Exercise prompt =
Below are the records; count how many of their lines hold the string "camera" and give the number alone.

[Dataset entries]
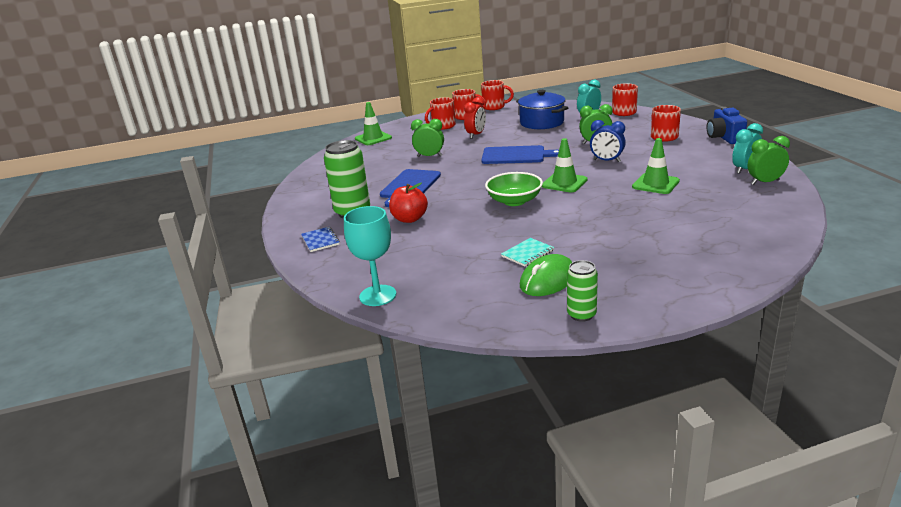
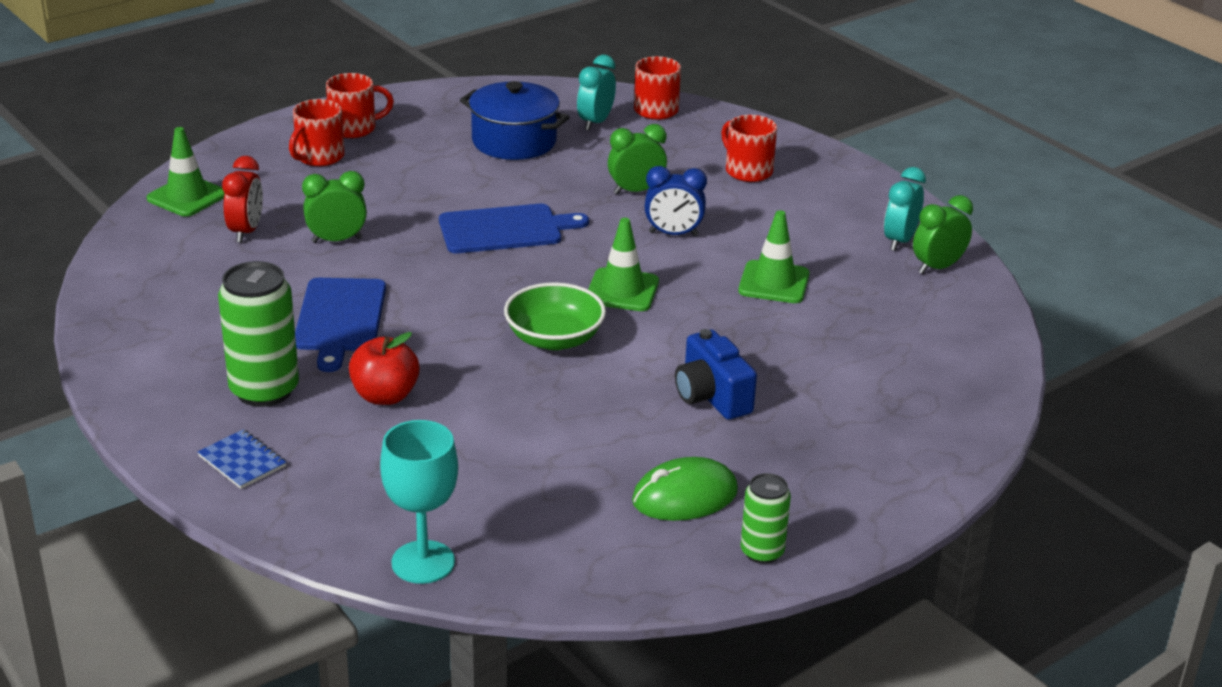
camera: 25 degrees left, 5 degrees up
red clock [464,97,486,139] -> red clock moved to [222,156,263,243]
red mug [481,80,514,110] -> none
turquoise notebook [501,238,554,266] -> none
green mouse [520,254,572,296] -> green mouse turned 45 degrees clockwise [632,457,738,521]
blue camera [707,107,747,144] -> blue camera moved to [675,329,757,420]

Task solution =
2